WHAT TO DO: A verbatim copy of all the data is required, minus any images.

··········

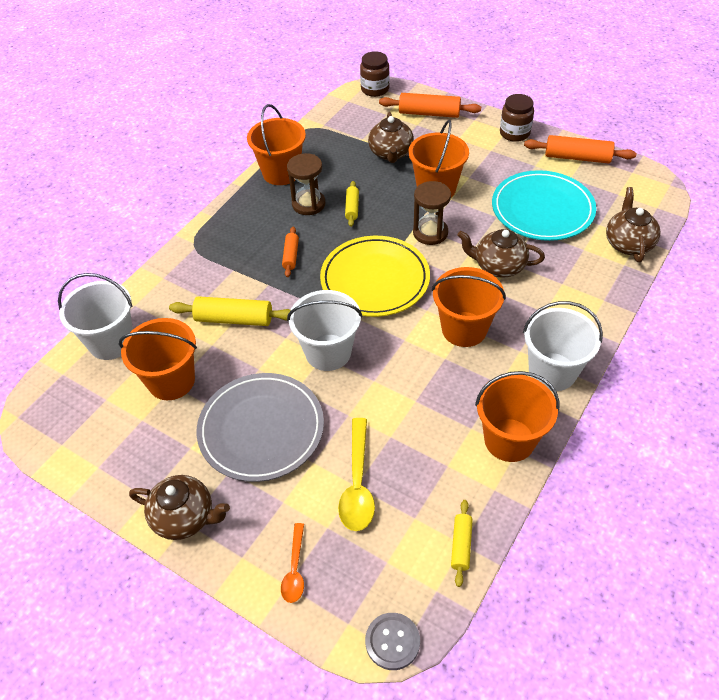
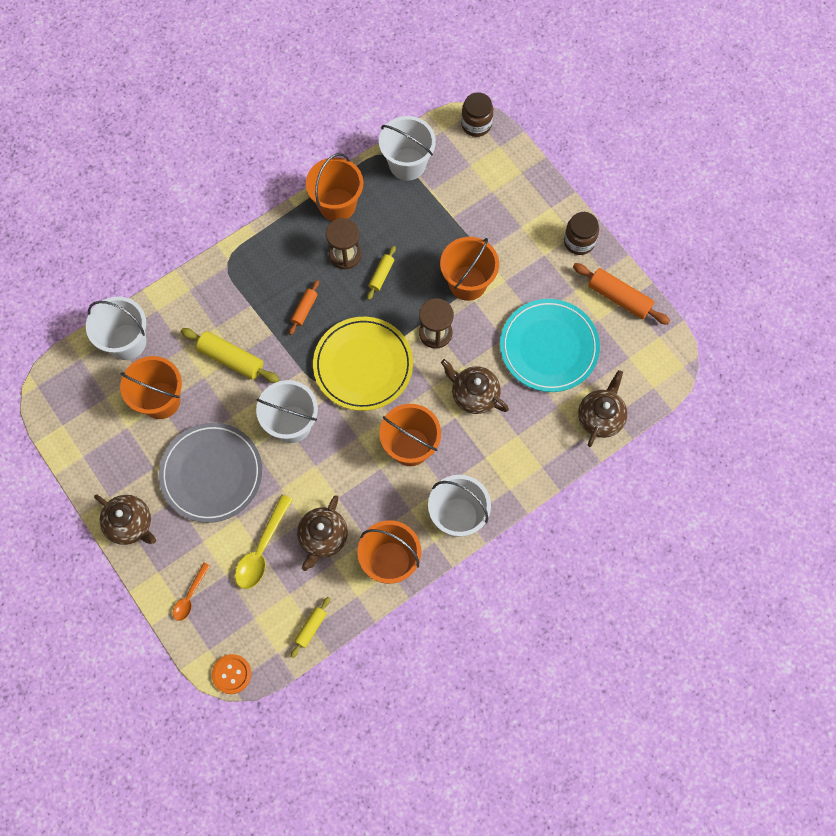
camera: 20 degrees right, 20 degrees up
(330, 129) = (407, 164): none -> white bucket
(391, 153) = (448, 221): brown teapot -> brown teapot (323, 537)
(392, 642) = (231, 674): grey button -> orange button
(429, 113) = (512, 181): orange rolling pin -> none

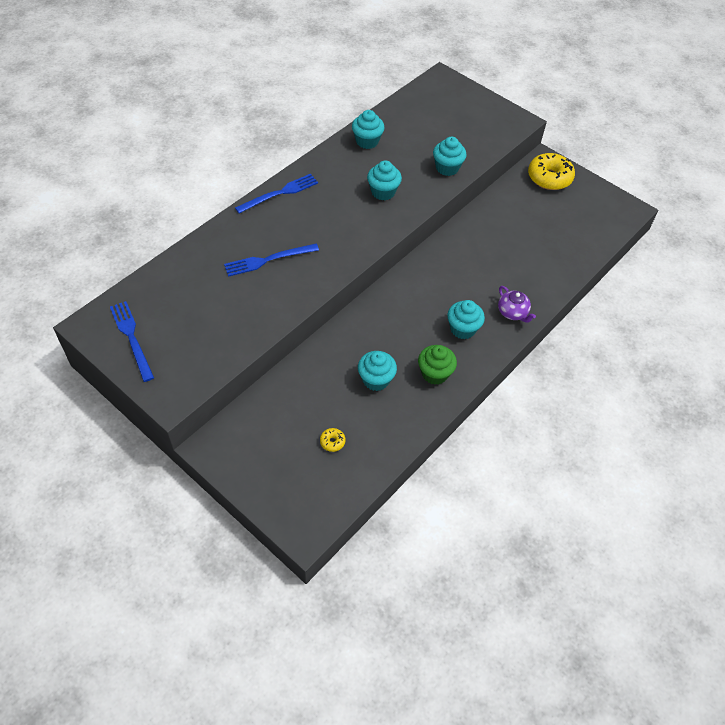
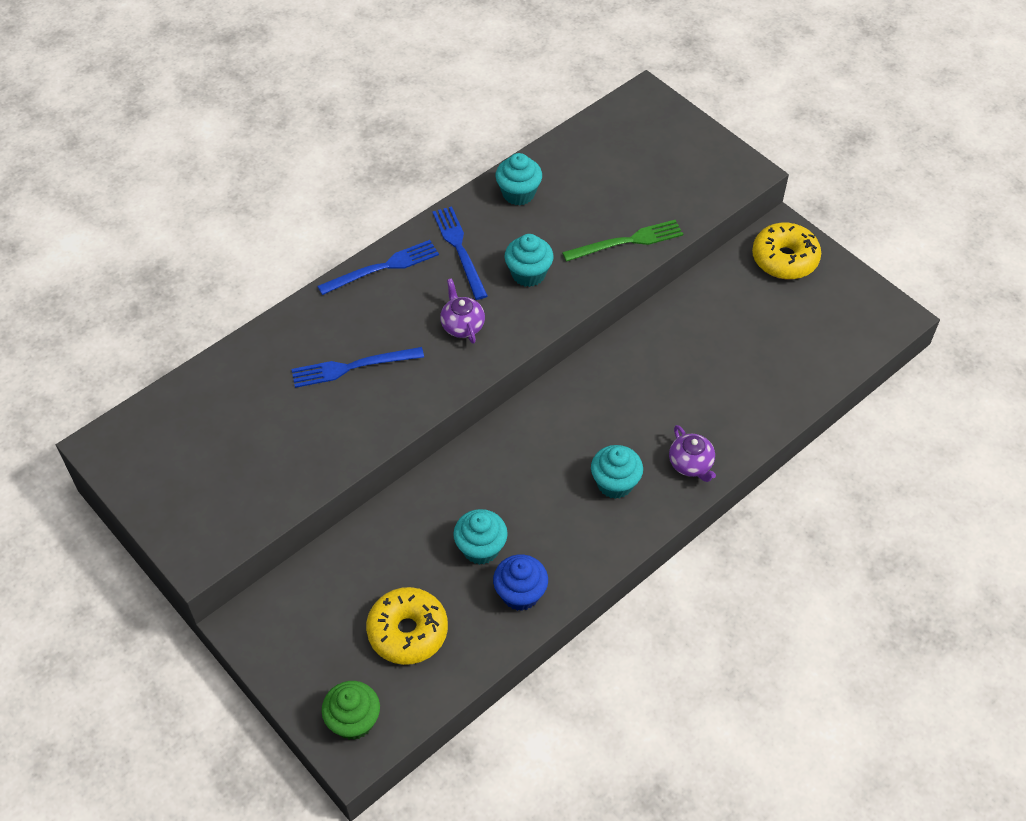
camera: 10 degrees right, 0 degrees up
(132, 338) = (156, 467): blue fork -> blue fork (459, 249)
(332, 442) = (408, 632): yellow donut -> yellow donut, size x2.33
(342, 228) = (462, 325): none -> purple teapot
(409, 409) = (520, 594): none -> blue cupcake
(434, 373) = (564, 546): green cupcake -> green cupcake (353, 721)
(447, 168) = (627, 241): turquoise cupcake -> green fork

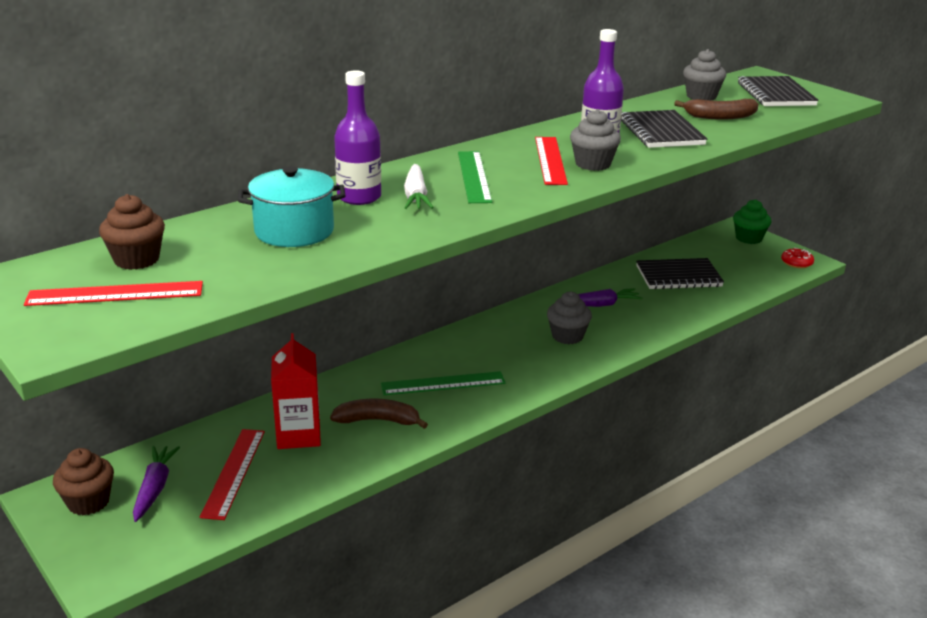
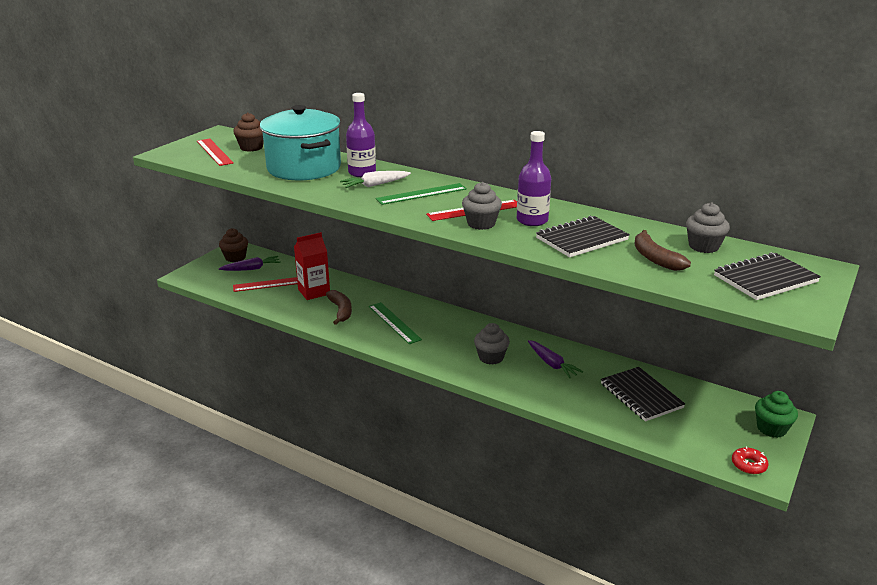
camera: 70 degrees right, 0 degrees up
(294, 231) = (304, 168): turquoise pot -> turquoise pot, size x1.62

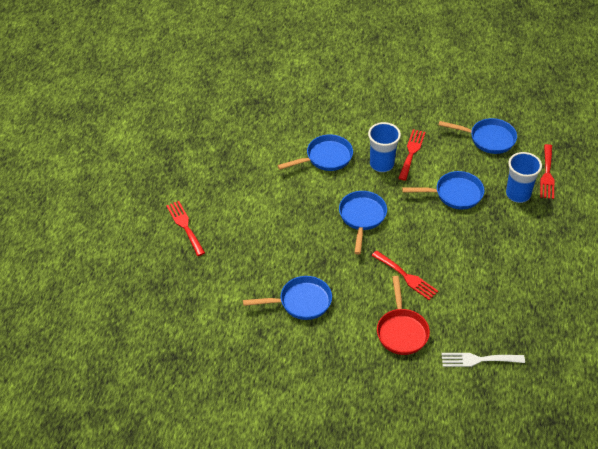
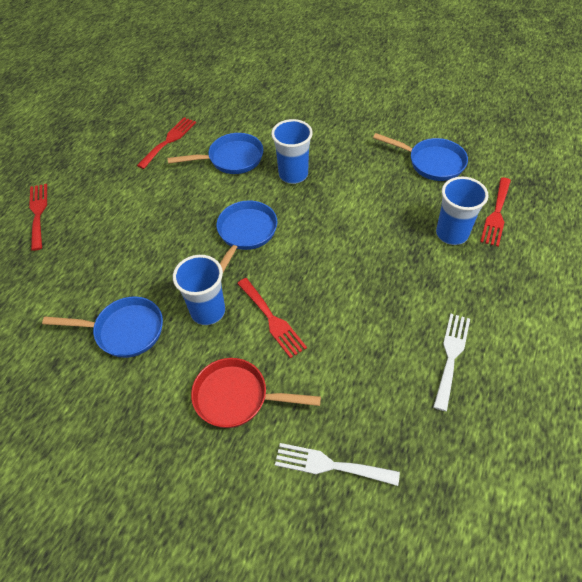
camera: 15 degrees right, 5 degrees up
(357, 279) = (208, 311): none -> blue cup
(401, 331) = (237, 397): red pan -> red pan turned 90 degrees clockwise
(411, 152) = (333, 166): red fork -> red fork (169, 141)
(454, 194) = (370, 222): blue pan -> none
(538, 280) = (451, 356): none -> white fork

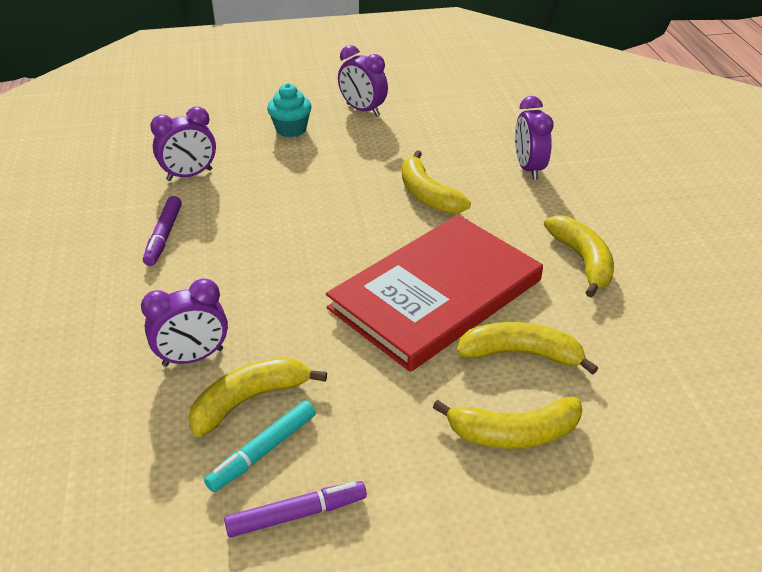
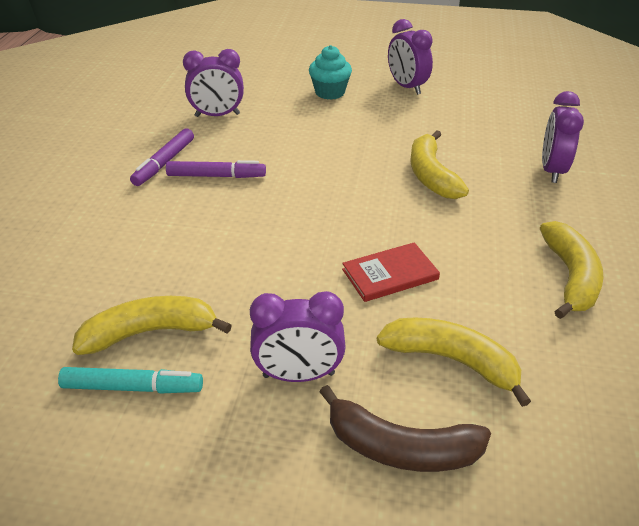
camera: 20 degrees right, 0 degrees up
(193, 357) = (124, 277): purple clock -> purple clock (298, 375)
(263, 451) = (133, 387): turquoise marker -> turquoise marker turned 150 degrees counterclockwise
(297, 514) = (127, 465): purple marker -> purple marker (216, 176)
(436, 294) = (390, 274): red book -> red book, size x0.40
(514, 433) = (401, 448): yellow banana -> brown banana

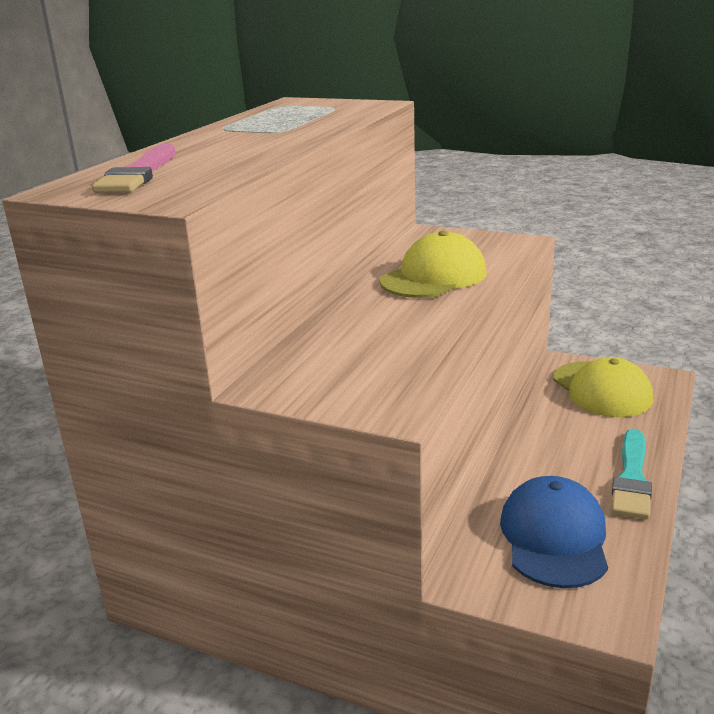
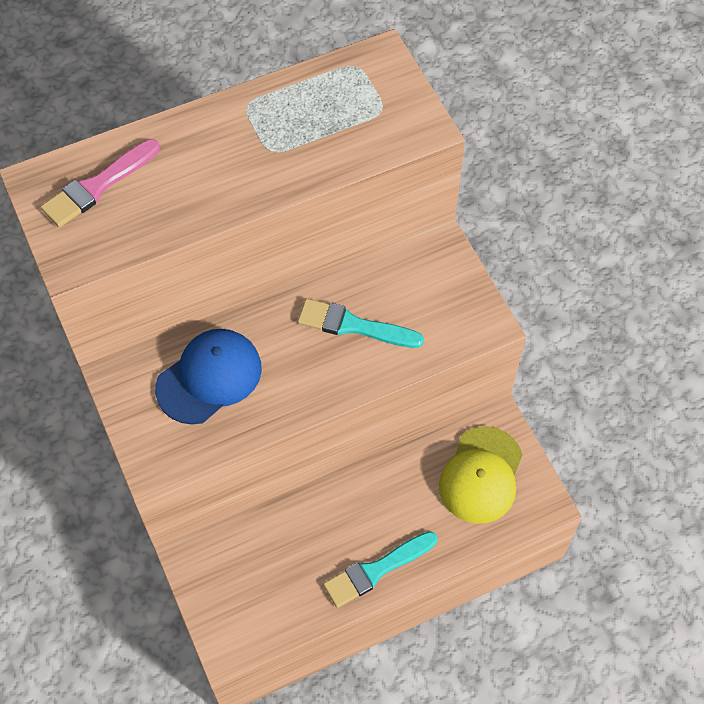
camera: 40 degrees right, 35 degrees up
(434, 277) = (354, 326): yellow cap -> turquoise brush
(554, 537) = (270, 570): blue cap -> blue cap (209, 377)

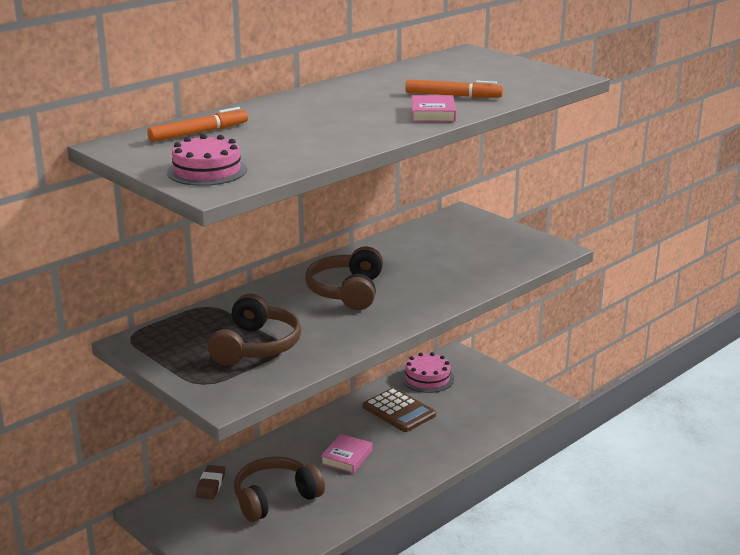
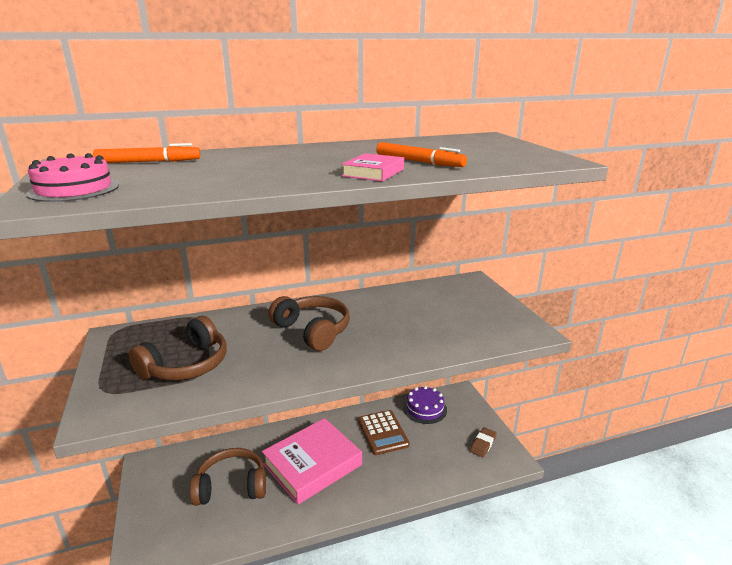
camera: 25 degrees right, 0 degrees up
(211, 485) = (200, 456): brown eraser -> brown eraser (483, 444)
(346, 457) = (312, 464): pink book -> pink book, size x2.10
(347, 291) = (313, 330): brown headphones -> brown headphones turned 105 degrees clockwise
(427, 378) = (425, 408): pink cake -> purple cake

··········

WRITTEN ANSWER:
camera: 20 degrees right, 20 degrees up
(330, 129) = (407, 164): none -> white bucket
(391, 153) = (448, 221): brown teapot -> brown teapot (323, 537)
(392, 642) = (231, 674): grey button -> orange button
(429, 113) = (512, 181): orange rolling pin -> none

camera: 10 degrees right, 0 degrees up
(132, 338) = (156, 467): blue fork -> blue fork (459, 249)
(332, 442) = (408, 632): yellow donut -> yellow donut, size x2.33
(342, 228) = (462, 325): none -> purple teapot
(409, 409) = (520, 594): none -> blue cupcake
(434, 373) = (564, 546): green cupcake -> green cupcake (353, 721)
(447, 168) = (627, 241): turquoise cupcake -> green fork

camera: 70 degrees right, 0 degrees up
(294, 231) = (304, 168): turquoise pot -> turquoise pot, size x1.62

camera: 15 degrees right, 5 degrees up
(357, 279) = (208, 311): none -> blue cup
(401, 331) = (237, 397): red pan -> red pan turned 90 degrees clockwise
(411, 152) = (333, 166): red fork -> red fork (169, 141)
(454, 194) = (370, 222): blue pan -> none
(538, 280) = (451, 356): none -> white fork

camera: 20 degrees right, 0 degrees up
(193, 357) = (124, 277): purple clock -> purple clock (298, 375)
(263, 451) = (133, 387): turquoise marker -> turquoise marker turned 150 degrees counterclockwise
(297, 514) = (127, 465): purple marker -> purple marker (216, 176)
(436, 294) = (390, 274): red book -> red book, size x0.40
(514, 433) = (401, 448): yellow banana -> brown banana

camera: 40 degrees right, 35 degrees up
(434, 277) = (354, 326): yellow cap -> turquoise brush
(554, 537) = (270, 570): blue cap -> blue cap (209, 377)

camera: 25 degrees right, 0 degrees up
(211, 485) = (200, 456): brown eraser -> brown eraser (483, 444)
(346, 457) = (312, 464): pink book -> pink book, size x2.10
(347, 291) = (313, 330): brown headphones -> brown headphones turned 105 degrees clockwise
(427, 378) = (425, 408): pink cake -> purple cake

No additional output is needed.